> [Task goal] In the data that follows, find the line with "black cube: 1 -> 2"; transcribe it, every later line up to the one with "green domino: 3 -> 7", and that line as well, exactly and with no others.

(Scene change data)
____

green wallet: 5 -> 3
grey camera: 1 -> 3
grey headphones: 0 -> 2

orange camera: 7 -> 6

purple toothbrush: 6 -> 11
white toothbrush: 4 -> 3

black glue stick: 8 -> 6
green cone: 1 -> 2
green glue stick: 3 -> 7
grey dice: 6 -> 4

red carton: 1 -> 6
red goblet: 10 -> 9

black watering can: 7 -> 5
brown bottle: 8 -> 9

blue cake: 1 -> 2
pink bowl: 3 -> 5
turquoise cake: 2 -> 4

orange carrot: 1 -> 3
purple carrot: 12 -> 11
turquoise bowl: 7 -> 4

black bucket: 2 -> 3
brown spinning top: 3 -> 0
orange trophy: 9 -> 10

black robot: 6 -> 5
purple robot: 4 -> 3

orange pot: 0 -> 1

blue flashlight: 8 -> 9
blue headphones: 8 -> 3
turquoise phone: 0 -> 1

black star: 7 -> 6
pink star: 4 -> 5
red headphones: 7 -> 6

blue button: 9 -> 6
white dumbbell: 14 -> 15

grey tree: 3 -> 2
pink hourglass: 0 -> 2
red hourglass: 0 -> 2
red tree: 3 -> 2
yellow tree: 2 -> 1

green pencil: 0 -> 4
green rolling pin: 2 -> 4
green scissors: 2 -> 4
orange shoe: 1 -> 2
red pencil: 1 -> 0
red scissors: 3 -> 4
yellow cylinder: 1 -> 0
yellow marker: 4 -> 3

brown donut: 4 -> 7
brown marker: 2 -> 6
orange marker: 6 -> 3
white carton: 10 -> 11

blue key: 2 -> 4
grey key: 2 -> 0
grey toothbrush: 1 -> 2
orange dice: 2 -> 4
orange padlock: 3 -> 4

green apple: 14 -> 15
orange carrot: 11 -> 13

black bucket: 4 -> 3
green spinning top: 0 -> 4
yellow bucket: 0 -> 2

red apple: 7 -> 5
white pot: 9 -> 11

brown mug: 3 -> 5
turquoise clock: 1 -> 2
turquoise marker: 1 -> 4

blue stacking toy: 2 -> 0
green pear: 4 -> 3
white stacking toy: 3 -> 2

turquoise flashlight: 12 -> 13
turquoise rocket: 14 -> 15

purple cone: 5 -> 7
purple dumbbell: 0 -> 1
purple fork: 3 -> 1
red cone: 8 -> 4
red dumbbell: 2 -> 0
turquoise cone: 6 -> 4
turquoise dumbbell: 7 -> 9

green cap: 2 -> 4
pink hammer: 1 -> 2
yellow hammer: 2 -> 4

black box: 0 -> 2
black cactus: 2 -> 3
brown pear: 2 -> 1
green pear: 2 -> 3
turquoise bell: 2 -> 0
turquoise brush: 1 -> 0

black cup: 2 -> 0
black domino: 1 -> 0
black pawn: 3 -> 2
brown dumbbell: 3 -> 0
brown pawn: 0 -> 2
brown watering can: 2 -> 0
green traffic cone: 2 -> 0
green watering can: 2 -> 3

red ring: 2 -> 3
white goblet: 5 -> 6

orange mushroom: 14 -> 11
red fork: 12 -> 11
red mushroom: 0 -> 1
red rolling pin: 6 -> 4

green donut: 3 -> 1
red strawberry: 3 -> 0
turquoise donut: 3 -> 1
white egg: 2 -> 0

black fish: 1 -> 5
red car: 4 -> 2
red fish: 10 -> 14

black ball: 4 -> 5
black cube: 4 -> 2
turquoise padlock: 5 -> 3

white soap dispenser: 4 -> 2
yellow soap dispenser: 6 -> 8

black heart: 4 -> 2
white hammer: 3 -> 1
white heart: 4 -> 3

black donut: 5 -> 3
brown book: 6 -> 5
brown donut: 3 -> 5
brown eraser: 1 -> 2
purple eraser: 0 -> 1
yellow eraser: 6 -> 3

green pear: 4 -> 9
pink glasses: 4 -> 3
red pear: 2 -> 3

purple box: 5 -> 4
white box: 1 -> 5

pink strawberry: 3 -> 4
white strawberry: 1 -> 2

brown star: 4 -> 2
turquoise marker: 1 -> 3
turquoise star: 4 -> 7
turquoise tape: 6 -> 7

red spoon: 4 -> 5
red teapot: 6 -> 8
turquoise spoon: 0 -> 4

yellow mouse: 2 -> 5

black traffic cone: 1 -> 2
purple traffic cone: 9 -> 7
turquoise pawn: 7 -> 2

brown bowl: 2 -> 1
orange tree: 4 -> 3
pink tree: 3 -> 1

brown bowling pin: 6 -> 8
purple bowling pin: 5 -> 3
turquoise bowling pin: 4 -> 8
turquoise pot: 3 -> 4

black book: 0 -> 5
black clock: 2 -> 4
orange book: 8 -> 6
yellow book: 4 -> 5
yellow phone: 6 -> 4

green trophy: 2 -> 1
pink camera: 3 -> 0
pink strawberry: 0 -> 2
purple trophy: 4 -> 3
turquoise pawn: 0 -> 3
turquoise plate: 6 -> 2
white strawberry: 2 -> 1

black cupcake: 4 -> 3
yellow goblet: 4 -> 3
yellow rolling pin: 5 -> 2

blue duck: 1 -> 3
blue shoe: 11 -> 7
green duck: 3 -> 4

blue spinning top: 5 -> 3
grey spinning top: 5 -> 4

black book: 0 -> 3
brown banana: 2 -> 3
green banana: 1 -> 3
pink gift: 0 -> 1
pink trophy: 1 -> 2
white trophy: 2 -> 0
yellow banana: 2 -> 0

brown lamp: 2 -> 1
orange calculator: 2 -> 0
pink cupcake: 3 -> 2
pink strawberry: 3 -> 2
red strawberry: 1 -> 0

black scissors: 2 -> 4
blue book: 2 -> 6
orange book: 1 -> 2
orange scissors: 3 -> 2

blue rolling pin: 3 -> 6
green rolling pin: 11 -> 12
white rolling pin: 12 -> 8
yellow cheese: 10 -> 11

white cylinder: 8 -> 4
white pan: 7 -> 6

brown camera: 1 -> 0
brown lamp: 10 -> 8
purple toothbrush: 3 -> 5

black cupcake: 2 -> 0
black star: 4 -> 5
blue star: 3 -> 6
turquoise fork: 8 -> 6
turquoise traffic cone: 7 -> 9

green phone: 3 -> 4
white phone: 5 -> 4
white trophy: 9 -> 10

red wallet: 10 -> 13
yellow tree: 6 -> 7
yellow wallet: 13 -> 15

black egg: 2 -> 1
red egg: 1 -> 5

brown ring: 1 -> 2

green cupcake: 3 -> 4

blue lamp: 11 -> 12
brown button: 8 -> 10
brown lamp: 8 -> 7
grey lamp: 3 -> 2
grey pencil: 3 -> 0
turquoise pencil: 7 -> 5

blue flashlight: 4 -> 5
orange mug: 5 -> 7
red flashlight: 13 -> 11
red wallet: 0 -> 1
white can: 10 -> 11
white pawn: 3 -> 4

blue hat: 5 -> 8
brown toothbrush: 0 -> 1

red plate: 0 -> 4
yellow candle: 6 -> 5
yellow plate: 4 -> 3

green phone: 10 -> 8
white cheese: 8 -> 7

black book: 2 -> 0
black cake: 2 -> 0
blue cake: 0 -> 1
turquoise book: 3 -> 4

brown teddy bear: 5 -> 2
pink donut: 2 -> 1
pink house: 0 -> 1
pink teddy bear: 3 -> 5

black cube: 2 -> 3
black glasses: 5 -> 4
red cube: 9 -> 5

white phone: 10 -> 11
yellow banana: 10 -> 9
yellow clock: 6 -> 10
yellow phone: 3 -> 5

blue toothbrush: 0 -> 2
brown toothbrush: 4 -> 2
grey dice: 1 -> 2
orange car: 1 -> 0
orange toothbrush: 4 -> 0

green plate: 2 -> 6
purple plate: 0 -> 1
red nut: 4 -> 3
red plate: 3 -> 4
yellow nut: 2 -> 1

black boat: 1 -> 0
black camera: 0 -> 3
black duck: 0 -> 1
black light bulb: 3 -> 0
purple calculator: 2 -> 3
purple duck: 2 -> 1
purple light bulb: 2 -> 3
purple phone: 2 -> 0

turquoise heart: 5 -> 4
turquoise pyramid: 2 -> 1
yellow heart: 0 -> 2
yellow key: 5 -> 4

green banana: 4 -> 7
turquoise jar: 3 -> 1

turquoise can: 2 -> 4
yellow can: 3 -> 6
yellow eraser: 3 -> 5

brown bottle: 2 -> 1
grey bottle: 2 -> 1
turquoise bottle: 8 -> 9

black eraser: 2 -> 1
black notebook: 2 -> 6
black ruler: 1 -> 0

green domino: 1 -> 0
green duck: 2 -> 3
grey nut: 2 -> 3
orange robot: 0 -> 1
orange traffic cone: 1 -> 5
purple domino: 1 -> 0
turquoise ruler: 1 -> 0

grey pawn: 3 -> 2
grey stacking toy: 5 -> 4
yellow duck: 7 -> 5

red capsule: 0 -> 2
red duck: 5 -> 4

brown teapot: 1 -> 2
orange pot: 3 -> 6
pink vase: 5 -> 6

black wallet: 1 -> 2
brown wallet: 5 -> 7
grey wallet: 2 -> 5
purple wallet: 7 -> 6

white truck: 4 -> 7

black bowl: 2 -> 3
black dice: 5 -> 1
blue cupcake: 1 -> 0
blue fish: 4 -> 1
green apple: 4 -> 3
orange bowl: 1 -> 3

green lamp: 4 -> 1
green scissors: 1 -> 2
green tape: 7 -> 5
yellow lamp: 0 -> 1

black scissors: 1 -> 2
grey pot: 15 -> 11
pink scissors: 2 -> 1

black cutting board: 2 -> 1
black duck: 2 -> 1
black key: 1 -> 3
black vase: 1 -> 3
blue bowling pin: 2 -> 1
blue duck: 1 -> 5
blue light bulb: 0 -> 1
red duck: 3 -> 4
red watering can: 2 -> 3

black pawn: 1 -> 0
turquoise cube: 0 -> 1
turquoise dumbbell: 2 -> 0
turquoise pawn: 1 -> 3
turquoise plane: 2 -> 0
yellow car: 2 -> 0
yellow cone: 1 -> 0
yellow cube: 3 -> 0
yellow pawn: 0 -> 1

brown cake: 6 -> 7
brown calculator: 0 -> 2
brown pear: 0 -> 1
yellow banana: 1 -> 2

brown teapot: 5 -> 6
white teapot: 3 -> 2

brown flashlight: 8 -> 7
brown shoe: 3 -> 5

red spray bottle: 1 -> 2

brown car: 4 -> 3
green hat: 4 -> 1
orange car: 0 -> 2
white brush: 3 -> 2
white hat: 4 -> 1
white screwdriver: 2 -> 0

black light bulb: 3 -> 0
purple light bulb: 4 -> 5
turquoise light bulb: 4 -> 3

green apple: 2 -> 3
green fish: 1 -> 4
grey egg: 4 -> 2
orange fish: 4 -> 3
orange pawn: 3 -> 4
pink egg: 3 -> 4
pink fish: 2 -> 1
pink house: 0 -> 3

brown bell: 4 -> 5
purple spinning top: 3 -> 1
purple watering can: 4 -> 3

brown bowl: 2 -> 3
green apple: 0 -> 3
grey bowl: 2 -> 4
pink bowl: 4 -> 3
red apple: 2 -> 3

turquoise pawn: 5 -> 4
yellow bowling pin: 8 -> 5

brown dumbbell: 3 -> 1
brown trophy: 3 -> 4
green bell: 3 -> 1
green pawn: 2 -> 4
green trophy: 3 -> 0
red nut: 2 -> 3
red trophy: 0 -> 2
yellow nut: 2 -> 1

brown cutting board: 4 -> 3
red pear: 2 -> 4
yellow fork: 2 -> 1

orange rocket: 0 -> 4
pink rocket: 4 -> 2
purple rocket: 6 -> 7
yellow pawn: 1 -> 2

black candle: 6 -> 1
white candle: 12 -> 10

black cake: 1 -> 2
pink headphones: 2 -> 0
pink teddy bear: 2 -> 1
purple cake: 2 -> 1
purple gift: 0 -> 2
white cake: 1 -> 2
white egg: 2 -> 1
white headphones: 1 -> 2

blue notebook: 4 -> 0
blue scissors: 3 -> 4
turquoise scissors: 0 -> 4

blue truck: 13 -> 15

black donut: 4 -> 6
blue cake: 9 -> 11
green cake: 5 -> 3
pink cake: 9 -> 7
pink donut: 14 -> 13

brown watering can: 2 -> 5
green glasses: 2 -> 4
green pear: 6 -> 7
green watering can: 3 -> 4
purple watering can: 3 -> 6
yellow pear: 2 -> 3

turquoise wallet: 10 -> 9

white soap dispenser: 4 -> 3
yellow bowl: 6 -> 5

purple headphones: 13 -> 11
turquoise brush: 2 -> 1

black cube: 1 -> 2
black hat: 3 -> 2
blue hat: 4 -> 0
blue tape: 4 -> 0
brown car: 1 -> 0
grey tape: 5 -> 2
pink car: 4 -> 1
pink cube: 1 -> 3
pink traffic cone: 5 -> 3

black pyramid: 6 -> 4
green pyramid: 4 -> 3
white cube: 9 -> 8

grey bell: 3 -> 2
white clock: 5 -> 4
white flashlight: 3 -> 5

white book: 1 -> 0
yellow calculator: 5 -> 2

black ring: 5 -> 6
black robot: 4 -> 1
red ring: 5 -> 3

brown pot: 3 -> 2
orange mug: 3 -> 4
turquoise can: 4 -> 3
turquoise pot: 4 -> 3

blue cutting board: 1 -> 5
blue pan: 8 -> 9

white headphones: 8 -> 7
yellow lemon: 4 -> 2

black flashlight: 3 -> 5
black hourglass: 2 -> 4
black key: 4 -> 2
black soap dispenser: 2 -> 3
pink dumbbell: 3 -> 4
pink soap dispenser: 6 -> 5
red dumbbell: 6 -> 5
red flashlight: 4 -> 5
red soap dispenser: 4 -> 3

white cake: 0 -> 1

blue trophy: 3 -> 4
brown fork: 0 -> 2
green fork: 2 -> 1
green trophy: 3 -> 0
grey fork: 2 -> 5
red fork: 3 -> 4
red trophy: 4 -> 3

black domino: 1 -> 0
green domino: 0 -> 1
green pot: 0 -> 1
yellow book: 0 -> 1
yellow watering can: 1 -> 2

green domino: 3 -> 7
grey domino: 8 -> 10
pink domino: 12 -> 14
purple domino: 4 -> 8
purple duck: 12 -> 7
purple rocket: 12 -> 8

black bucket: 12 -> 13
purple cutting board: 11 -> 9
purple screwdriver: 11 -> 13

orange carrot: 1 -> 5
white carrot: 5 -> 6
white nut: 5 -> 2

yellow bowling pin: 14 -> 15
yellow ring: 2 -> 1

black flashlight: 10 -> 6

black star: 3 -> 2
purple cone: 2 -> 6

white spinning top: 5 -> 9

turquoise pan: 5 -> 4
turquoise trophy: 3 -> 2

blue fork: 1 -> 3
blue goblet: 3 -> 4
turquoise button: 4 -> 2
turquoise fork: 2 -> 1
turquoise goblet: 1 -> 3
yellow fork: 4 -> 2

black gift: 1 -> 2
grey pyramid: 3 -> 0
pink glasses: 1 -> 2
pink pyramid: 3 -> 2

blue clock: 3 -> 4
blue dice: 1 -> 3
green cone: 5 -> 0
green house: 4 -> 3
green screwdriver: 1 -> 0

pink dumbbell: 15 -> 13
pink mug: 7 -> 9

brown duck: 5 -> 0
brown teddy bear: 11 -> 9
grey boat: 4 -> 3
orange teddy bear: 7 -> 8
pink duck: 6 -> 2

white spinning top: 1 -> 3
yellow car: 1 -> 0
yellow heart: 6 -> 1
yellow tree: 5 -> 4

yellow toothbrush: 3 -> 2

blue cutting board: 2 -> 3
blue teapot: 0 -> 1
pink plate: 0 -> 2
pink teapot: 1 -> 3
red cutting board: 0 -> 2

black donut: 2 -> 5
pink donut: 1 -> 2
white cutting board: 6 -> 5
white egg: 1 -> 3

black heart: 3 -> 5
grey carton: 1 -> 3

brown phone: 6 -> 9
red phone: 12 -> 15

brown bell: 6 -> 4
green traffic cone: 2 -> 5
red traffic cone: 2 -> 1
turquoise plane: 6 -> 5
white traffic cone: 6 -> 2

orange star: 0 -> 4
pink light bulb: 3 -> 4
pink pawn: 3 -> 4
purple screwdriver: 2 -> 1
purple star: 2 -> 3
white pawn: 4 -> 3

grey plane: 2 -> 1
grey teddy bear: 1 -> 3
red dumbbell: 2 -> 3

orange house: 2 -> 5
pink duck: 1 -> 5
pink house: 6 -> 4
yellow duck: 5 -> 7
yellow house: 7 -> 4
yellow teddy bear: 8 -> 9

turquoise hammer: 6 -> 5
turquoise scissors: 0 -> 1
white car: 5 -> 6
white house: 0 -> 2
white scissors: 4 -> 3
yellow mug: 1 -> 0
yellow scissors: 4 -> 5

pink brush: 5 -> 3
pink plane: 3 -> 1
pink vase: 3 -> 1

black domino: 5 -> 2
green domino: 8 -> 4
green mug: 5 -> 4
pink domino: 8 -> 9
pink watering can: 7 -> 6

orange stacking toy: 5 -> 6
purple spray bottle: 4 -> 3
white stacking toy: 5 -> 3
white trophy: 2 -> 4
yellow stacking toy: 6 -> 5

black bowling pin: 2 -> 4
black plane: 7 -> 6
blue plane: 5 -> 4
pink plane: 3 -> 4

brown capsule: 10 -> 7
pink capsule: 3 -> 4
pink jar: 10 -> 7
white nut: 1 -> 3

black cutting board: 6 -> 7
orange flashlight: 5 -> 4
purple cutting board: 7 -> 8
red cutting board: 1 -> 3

____

> [Exercise answer]
black cube: 1 -> 2
black hat: 3 -> 2
blue hat: 4 -> 0
blue tape: 4 -> 0
brown car: 1 -> 0
grey tape: 5 -> 2
pink car: 4 -> 1
pink cube: 1 -> 3
pink traffic cone: 5 -> 3

black pyramid: 6 -> 4
green pyramid: 4 -> 3
white cube: 9 -> 8

grey bell: 3 -> 2
white clock: 5 -> 4
white flashlight: 3 -> 5

white book: 1 -> 0
yellow calculator: 5 -> 2

black ring: 5 -> 6
black robot: 4 -> 1
red ring: 5 -> 3

brown pot: 3 -> 2
orange mug: 3 -> 4
turquoise can: 4 -> 3
turquoise pot: 4 -> 3

blue cutting board: 1 -> 5
blue pan: 8 -> 9

white headphones: 8 -> 7
yellow lemon: 4 -> 2

black flashlight: 3 -> 5
black hourglass: 2 -> 4
black key: 4 -> 2
black soap dispenser: 2 -> 3
pink dumbbell: 3 -> 4
pink soap dispenser: 6 -> 5
red dumbbell: 6 -> 5
red flashlight: 4 -> 5
red soap dispenser: 4 -> 3

white cake: 0 -> 1

blue trophy: 3 -> 4
brown fork: 0 -> 2
green fork: 2 -> 1
green trophy: 3 -> 0
grey fork: 2 -> 5
red fork: 3 -> 4
red trophy: 4 -> 3

black domino: 1 -> 0
green domino: 0 -> 1
green pot: 0 -> 1
yellow book: 0 -> 1
yellow watering can: 1 -> 2

green domino: 3 -> 7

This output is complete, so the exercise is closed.